─── Dataset excerpts
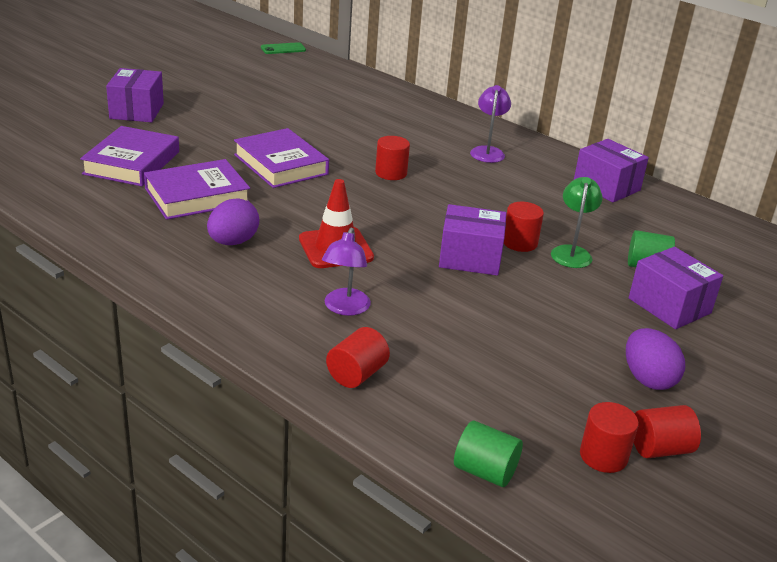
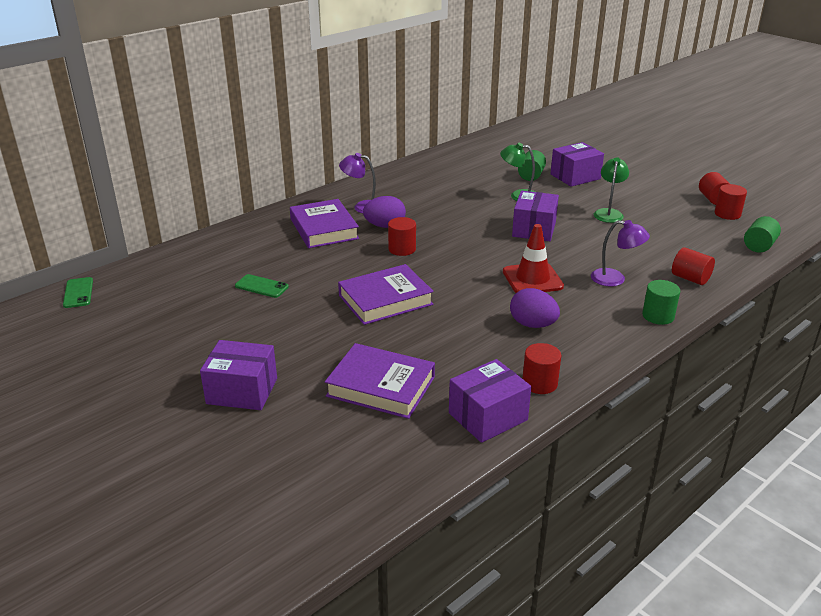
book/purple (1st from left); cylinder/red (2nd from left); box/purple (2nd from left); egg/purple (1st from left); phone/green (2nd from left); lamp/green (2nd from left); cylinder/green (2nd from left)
──────
─── Dataset excerpts
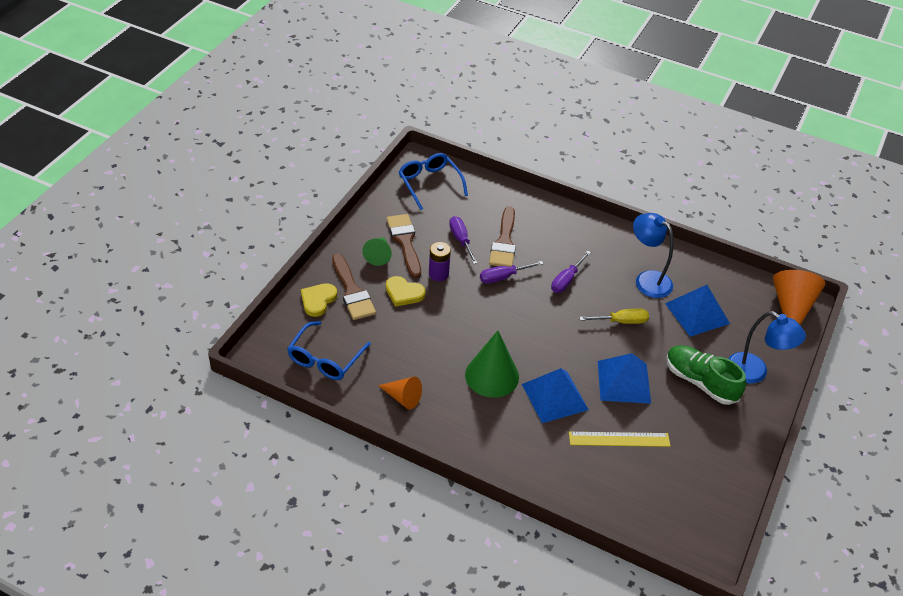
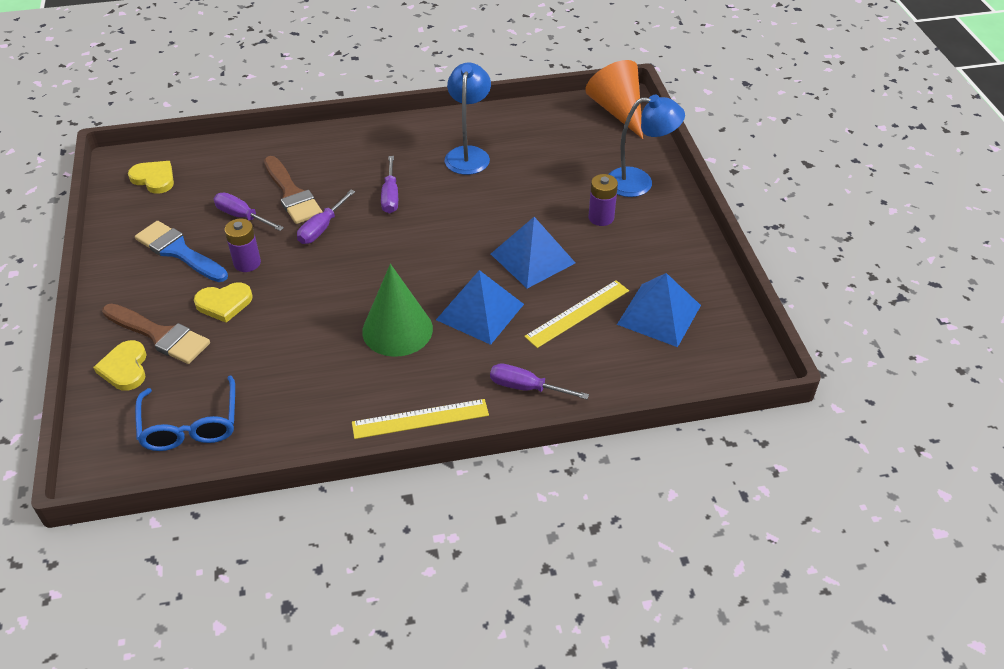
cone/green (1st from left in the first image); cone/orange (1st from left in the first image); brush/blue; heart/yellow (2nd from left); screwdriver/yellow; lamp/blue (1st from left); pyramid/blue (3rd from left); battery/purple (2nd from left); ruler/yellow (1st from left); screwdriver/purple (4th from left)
──────
─── Dataset excerpts
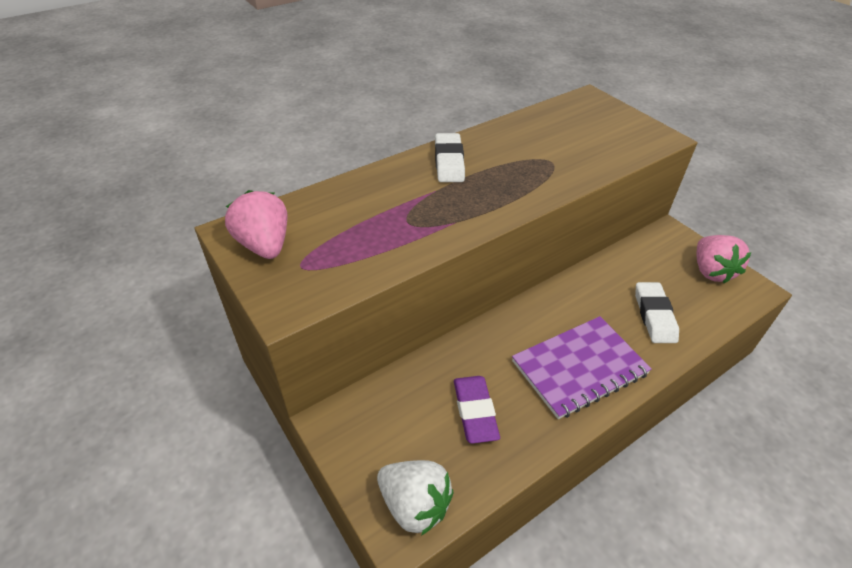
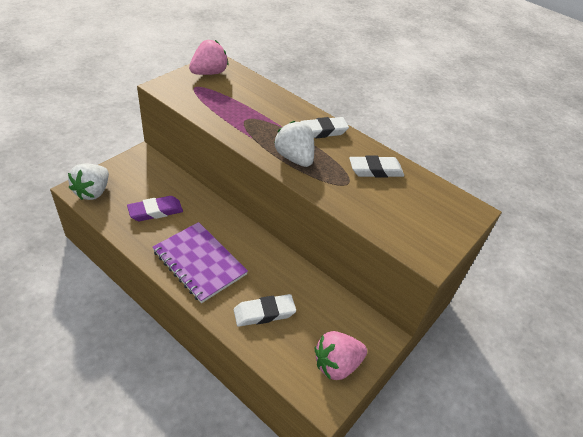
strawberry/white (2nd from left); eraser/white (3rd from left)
──────
* _Directions for this task_
Within the material above, find the lines that contain the word "lamp"; copy them.

* _Result of this task_
book/purple (1st from left); cylinder/red (2nd from left); box/purple (2nd from left); egg/purple (1st from left); phone/green (2nd from left); lamp/green (2nd from left); cylinder/green (2nd from left)
cone/green (1st from left in the first image); cone/orange (1st from left in the first image); brush/blue; heart/yellow (2nd from left); screwdriver/yellow; lamp/blue (1st from left); pyramid/blue (3rd from left); battery/purple (2nd from left); ruler/yellow (1st from left); screwdriver/purple (4th from left)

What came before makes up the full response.